## Problem
Where in the data below does the word "pawn" appear? Copy every line that has it.

Object change descriptions:
▬▬▬▬▬▬▬▬▬▬

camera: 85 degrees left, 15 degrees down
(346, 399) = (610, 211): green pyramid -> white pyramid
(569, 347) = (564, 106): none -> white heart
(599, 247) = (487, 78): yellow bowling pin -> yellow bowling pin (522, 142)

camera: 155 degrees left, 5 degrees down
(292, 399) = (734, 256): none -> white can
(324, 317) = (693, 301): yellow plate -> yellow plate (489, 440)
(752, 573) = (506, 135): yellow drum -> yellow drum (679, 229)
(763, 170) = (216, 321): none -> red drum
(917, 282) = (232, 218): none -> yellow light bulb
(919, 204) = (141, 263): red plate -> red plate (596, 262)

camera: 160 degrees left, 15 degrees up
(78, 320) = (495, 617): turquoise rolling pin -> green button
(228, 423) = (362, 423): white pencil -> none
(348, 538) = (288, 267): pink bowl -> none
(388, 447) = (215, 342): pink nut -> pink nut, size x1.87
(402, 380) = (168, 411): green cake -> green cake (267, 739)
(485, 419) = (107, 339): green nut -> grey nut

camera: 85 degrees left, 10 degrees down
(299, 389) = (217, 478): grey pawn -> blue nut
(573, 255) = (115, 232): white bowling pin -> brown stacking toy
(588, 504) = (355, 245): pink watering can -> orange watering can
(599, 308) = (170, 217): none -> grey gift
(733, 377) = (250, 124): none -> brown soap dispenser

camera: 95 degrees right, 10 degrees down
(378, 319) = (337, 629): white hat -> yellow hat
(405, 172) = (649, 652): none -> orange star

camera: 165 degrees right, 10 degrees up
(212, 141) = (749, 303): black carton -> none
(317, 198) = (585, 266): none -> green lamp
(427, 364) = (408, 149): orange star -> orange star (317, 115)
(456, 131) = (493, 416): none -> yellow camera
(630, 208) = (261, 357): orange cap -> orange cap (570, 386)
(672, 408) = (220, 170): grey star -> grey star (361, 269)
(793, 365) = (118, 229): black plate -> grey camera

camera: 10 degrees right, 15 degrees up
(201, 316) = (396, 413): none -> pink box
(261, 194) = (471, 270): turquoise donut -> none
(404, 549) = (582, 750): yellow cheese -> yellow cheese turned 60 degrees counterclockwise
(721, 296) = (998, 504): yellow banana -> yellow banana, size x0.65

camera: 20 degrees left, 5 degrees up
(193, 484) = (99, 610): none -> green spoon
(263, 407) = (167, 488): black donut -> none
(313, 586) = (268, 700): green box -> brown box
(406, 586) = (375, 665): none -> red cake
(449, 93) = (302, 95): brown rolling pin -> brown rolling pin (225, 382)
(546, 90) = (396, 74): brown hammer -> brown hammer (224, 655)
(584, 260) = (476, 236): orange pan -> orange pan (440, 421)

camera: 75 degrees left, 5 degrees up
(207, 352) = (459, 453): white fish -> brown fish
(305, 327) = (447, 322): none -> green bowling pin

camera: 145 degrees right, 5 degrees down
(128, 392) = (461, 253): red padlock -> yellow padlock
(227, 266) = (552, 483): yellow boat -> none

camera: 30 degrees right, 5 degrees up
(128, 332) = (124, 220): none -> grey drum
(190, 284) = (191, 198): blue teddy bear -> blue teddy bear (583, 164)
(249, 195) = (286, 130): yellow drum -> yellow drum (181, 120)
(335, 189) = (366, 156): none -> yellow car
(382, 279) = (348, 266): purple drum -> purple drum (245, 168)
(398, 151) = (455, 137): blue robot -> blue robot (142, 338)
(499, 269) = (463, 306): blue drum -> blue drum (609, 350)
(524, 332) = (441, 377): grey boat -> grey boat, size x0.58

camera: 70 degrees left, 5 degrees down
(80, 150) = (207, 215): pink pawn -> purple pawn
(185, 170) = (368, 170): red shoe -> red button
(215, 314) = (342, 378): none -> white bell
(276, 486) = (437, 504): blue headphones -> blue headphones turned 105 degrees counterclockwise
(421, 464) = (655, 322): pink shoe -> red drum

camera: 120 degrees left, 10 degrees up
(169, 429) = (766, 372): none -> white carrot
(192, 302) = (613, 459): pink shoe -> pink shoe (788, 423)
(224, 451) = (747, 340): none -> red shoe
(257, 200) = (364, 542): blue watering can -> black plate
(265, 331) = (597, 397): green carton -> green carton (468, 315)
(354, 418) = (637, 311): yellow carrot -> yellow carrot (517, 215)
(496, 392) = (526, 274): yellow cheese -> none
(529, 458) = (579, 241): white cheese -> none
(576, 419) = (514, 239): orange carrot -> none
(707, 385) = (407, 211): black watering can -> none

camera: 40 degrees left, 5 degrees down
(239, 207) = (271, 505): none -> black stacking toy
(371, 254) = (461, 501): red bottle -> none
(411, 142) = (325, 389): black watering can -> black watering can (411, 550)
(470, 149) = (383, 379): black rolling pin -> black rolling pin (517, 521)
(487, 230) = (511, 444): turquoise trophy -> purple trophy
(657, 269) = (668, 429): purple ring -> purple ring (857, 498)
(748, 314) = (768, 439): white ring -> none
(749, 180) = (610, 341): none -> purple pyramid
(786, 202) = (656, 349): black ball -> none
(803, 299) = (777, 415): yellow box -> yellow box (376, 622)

▬▬▬▬▬▬▬▬▬▬

## Response to this task
(299, 389) = (217, 478): grey pawn -> blue nut
(80, 150) = (207, 215): pink pawn -> purple pawn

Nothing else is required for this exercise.